Start of Extracted information

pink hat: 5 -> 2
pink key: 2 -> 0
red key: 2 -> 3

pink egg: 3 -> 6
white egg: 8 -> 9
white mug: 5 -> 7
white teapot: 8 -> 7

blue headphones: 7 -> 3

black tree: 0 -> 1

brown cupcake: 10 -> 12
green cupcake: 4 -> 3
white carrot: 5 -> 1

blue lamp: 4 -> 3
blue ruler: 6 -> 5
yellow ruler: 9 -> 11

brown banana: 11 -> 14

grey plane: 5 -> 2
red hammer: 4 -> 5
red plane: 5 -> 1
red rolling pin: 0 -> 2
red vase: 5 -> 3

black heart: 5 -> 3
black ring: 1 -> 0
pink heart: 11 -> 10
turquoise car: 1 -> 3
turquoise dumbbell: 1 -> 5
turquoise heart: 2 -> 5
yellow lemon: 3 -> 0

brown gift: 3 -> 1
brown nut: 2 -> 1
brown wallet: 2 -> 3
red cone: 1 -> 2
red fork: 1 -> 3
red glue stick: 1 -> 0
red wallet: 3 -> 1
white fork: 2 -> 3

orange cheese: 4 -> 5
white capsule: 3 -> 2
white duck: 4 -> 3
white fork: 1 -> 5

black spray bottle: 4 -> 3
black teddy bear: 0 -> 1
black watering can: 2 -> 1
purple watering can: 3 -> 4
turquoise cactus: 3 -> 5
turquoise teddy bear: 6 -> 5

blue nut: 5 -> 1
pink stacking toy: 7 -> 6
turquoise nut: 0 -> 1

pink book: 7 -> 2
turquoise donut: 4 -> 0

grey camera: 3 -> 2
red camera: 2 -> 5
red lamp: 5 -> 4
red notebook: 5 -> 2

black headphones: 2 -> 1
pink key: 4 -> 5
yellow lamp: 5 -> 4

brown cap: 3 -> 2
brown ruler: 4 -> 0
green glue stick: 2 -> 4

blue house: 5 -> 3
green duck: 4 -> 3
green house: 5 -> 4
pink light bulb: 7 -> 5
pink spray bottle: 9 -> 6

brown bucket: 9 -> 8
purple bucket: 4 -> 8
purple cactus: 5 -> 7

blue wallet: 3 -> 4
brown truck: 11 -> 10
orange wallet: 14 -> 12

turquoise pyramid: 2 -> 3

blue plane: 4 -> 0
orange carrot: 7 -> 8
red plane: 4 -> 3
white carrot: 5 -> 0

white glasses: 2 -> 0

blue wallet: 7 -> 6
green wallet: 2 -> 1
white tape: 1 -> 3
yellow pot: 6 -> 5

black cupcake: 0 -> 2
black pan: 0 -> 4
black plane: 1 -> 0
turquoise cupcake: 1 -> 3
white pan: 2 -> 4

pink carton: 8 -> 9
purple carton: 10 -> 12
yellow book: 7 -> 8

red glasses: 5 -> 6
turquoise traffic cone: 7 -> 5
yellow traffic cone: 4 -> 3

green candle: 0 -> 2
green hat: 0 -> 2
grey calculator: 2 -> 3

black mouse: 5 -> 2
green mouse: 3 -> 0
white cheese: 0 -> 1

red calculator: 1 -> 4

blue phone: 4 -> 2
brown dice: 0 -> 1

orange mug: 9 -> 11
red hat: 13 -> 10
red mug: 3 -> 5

End of Extracted information

## Problem requirements:
Write down again, exactly as given, only the lines above that fall from the line with "white fork: 1 -> 5" to the line with "pink light bulb: 7 -> 5", inclusive.

## Answer to the problem:
white fork: 1 -> 5

black spray bottle: 4 -> 3
black teddy bear: 0 -> 1
black watering can: 2 -> 1
purple watering can: 3 -> 4
turquoise cactus: 3 -> 5
turquoise teddy bear: 6 -> 5

blue nut: 5 -> 1
pink stacking toy: 7 -> 6
turquoise nut: 0 -> 1

pink book: 7 -> 2
turquoise donut: 4 -> 0

grey camera: 3 -> 2
red camera: 2 -> 5
red lamp: 5 -> 4
red notebook: 5 -> 2

black headphones: 2 -> 1
pink key: 4 -> 5
yellow lamp: 5 -> 4

brown cap: 3 -> 2
brown ruler: 4 -> 0
green glue stick: 2 -> 4

blue house: 5 -> 3
green duck: 4 -> 3
green house: 5 -> 4
pink light bulb: 7 -> 5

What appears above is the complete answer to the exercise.